(Material to process)
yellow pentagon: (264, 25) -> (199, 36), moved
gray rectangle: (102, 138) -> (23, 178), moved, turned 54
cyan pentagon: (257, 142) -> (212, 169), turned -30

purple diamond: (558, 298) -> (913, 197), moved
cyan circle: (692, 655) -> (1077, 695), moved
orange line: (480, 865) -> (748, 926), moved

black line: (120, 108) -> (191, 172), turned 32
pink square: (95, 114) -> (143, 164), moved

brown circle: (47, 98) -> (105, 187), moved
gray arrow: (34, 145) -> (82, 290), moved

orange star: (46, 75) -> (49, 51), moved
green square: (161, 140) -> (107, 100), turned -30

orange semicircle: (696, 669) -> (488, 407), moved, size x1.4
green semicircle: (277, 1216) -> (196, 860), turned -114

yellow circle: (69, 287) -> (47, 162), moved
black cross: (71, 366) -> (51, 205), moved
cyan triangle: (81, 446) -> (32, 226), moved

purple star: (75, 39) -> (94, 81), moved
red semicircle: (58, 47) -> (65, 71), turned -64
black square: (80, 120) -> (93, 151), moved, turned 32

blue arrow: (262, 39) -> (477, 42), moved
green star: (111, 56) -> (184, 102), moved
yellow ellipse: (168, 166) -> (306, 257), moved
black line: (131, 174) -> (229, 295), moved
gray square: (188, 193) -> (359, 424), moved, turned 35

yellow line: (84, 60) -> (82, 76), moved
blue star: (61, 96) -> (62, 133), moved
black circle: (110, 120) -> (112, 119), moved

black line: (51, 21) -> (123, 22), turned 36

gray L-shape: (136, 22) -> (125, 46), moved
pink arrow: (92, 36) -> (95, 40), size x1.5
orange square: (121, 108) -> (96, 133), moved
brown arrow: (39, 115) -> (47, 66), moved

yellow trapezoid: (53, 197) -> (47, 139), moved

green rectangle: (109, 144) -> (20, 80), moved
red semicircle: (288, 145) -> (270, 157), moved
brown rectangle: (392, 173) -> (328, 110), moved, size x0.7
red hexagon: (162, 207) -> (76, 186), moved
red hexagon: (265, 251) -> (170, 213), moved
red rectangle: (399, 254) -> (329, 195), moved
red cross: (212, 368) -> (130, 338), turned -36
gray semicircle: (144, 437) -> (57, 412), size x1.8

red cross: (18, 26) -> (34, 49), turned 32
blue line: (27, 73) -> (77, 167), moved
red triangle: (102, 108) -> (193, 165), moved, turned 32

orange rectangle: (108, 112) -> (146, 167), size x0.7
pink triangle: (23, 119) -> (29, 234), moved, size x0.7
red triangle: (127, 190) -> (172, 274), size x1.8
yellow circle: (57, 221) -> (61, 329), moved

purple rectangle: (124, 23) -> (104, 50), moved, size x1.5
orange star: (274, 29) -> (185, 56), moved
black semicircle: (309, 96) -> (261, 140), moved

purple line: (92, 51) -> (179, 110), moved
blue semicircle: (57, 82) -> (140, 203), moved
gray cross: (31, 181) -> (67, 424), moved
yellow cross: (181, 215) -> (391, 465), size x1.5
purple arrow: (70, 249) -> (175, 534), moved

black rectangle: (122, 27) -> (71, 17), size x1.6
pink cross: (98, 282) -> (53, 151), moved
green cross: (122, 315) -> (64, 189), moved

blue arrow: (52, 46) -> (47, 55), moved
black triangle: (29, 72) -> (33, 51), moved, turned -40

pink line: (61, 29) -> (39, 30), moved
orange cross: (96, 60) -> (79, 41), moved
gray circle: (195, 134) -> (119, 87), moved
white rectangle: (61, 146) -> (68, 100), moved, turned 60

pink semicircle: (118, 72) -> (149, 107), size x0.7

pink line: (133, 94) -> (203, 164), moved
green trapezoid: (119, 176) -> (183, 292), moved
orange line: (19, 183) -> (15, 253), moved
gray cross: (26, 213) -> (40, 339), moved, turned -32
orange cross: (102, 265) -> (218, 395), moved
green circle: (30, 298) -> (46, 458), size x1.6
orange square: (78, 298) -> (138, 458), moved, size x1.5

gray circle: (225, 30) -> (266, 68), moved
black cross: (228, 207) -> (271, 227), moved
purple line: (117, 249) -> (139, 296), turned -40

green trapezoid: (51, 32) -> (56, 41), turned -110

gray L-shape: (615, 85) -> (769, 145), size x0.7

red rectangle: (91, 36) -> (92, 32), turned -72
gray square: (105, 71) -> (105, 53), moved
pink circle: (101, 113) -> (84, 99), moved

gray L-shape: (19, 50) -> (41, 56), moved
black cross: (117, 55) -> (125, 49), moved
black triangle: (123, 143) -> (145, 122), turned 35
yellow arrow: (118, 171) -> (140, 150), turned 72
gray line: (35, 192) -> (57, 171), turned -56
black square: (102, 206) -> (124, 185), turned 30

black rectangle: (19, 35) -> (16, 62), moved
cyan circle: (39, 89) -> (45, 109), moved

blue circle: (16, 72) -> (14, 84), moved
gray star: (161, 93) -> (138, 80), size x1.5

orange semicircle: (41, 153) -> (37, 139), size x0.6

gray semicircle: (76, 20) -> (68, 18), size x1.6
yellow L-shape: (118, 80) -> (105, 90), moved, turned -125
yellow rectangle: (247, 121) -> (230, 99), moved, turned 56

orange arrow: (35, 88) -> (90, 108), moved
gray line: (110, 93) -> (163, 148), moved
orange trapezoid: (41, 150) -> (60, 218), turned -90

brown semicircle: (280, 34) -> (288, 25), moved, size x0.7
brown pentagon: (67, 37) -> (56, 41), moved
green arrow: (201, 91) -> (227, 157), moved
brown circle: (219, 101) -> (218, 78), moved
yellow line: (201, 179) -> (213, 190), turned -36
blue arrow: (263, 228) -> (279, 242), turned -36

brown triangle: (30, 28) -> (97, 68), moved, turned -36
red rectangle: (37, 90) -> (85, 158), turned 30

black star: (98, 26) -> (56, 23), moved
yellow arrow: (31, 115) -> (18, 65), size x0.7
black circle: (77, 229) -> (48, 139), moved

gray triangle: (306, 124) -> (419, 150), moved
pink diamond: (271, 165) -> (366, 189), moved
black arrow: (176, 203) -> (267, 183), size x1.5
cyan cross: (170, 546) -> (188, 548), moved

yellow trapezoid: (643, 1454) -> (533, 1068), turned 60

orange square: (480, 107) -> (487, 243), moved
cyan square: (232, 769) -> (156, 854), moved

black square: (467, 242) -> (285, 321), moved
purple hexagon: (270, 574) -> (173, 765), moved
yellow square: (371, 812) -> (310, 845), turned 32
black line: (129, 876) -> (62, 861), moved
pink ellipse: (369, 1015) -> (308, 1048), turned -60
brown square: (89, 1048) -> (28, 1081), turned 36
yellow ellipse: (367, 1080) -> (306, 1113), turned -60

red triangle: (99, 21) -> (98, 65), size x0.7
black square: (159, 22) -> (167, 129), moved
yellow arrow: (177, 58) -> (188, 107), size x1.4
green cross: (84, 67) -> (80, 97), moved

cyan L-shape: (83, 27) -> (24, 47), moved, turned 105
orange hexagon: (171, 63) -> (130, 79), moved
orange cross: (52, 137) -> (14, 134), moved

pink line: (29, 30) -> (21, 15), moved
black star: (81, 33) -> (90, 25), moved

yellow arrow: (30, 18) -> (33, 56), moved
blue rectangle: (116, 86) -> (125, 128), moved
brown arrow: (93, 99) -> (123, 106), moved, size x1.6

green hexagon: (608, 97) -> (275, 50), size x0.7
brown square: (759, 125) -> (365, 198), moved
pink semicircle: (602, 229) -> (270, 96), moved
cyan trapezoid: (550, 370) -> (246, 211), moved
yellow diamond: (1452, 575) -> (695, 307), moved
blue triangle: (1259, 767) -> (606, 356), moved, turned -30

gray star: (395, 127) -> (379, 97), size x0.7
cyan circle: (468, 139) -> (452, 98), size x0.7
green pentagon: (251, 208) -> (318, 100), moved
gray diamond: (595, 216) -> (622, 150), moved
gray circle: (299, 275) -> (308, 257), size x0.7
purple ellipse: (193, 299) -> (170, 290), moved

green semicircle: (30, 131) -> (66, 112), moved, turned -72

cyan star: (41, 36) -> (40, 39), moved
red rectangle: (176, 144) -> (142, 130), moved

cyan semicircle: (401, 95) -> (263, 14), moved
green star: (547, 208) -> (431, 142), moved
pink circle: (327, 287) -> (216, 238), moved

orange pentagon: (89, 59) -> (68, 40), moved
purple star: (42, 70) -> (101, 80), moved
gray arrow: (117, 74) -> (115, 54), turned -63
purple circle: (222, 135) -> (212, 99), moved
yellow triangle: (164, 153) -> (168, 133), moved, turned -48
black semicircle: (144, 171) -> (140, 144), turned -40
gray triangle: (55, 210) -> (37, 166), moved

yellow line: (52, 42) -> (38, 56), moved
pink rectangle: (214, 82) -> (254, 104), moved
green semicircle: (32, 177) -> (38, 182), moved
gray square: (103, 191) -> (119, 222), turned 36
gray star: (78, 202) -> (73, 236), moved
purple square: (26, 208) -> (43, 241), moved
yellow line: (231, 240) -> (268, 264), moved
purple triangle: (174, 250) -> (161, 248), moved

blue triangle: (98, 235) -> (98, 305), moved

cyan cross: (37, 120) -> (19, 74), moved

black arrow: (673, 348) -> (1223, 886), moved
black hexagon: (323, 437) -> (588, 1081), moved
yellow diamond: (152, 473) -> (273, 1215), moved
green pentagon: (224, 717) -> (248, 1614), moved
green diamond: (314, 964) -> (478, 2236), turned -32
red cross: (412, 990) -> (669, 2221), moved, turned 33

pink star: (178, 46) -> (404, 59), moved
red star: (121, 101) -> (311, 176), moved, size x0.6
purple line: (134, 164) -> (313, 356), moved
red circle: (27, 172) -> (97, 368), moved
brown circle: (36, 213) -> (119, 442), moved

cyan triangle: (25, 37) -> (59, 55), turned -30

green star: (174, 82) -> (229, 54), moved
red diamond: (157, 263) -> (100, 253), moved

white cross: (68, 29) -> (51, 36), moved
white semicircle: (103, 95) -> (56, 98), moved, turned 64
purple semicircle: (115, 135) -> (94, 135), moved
(End Material to process)
Problem to work on: Every line from the line containing "orange square: (480, 107)" through the line containing "red triangle: (99, 21) -> (98, 65), size x0.7" in the records above must be retyped exactly. Leave out the rest.

Your response:
orange square: (480, 107) -> (487, 243), moved
cyan square: (232, 769) -> (156, 854), moved

black square: (467, 242) -> (285, 321), moved
purple hexagon: (270, 574) -> (173, 765), moved
yellow square: (371, 812) -> (310, 845), turned 32
black line: (129, 876) -> (62, 861), moved
pink ellipse: (369, 1015) -> (308, 1048), turned -60
brown square: (89, 1048) -> (28, 1081), turned 36
yellow ellipse: (367, 1080) -> (306, 1113), turned -60

red triangle: (99, 21) -> (98, 65), size x0.7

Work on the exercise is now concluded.